PROBLEM DETAILS:
A verbatim reproduction of the lines below, from the line containing "D8: diode (A" through the line containing "R203: 1.3k (n9, n10) -> 1.3k (n2, n9)", both ends included, is the whole required output.

[Edit difference data]
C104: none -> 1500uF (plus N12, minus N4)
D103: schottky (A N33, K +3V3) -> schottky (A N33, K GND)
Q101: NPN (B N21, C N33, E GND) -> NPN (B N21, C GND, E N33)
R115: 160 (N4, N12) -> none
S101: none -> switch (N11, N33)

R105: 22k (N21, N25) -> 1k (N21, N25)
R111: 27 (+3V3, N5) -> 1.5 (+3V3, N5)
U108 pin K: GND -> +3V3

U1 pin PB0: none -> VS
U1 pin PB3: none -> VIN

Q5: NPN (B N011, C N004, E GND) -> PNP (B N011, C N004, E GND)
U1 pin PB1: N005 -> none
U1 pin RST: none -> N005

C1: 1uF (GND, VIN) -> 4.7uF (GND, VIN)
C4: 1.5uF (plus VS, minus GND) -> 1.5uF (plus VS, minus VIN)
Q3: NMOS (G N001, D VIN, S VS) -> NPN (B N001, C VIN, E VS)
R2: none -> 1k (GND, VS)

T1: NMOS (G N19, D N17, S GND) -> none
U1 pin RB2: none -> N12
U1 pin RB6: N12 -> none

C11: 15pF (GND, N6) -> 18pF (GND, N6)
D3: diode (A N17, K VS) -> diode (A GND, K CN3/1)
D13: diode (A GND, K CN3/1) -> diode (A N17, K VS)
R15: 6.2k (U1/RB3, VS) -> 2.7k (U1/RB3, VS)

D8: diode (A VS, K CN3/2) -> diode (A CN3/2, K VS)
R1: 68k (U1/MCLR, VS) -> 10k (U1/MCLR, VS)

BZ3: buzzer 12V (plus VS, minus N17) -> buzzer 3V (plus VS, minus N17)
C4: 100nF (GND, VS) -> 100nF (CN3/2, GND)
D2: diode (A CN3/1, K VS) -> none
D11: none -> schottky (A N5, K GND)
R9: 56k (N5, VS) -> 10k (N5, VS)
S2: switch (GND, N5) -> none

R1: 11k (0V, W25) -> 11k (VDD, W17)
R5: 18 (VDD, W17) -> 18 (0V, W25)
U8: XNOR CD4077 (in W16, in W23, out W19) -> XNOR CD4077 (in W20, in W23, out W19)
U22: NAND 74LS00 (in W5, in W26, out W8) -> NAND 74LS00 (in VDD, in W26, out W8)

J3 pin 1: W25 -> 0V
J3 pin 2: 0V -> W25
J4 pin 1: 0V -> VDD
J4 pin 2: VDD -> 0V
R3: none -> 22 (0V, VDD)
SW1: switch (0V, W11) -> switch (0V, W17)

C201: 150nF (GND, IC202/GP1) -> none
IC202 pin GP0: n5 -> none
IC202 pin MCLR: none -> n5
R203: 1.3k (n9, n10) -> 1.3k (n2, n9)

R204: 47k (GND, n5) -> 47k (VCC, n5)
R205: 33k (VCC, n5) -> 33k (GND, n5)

SOLVED PROBLEM:
D8: diode (A VS, K CN3/2) -> diode (A CN3/2, K VS)
R1: 68k (U1/MCLR, VS) -> 10k (U1/MCLR, VS)

BZ3: buzzer 12V (plus VS, minus N17) -> buzzer 3V (plus VS, minus N17)
C4: 100nF (GND, VS) -> 100nF (CN3/2, GND)
D2: diode (A CN3/1, K VS) -> none
D11: none -> schottky (A N5, K GND)
R9: 56k (N5, VS) -> 10k (N5, VS)
S2: switch (GND, N5) -> none

R1: 11k (0V, W25) -> 11k (VDD, W17)
R5: 18 (VDD, W17) -> 18 (0V, W25)
U8: XNOR CD4077 (in W16, in W23, out W19) -> XNOR CD4077 (in W20, in W23, out W19)
U22: NAND 74LS00 (in W5, in W26, out W8) -> NAND 74LS00 (in VDD, in W26, out W8)

J3 pin 1: W25 -> 0V
J3 pin 2: 0V -> W25
J4 pin 1: 0V -> VDD
J4 pin 2: VDD -> 0V
R3: none -> 22 (0V, VDD)
SW1: switch (0V, W11) -> switch (0V, W17)

C201: 150nF (GND, IC202/GP1) -> none
IC202 pin GP0: n5 -> none
IC202 pin MCLR: none -> n5
R203: 1.3k (n9, n10) -> 1.3k (n2, n9)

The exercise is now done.